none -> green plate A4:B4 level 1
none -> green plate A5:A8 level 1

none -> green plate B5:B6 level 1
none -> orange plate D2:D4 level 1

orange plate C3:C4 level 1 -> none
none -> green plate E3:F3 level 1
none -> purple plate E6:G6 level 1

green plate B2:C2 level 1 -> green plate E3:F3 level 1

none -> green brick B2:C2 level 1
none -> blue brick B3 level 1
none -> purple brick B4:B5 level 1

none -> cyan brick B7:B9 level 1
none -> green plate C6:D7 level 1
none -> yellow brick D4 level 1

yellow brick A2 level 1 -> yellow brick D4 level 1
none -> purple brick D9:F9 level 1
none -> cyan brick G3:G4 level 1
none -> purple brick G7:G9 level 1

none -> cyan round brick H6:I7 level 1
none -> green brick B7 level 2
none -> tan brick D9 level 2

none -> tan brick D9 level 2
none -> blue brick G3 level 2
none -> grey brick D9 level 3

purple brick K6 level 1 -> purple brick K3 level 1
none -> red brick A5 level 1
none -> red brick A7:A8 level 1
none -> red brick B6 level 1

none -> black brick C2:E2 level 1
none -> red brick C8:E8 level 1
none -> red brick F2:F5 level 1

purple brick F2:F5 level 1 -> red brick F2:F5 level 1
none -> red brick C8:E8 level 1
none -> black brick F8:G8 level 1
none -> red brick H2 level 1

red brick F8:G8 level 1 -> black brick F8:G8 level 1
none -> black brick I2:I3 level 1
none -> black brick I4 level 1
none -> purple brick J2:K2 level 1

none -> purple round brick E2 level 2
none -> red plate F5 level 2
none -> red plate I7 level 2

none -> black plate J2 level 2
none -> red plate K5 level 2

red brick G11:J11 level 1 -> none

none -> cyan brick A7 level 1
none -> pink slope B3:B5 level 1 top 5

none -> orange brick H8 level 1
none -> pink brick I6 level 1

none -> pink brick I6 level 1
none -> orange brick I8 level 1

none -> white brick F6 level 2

### [Requirement]
Wherever a line above contains "blue", copy that line.

### [Solved problem]
none -> blue brick B3 level 1
none -> blue brick G3 level 2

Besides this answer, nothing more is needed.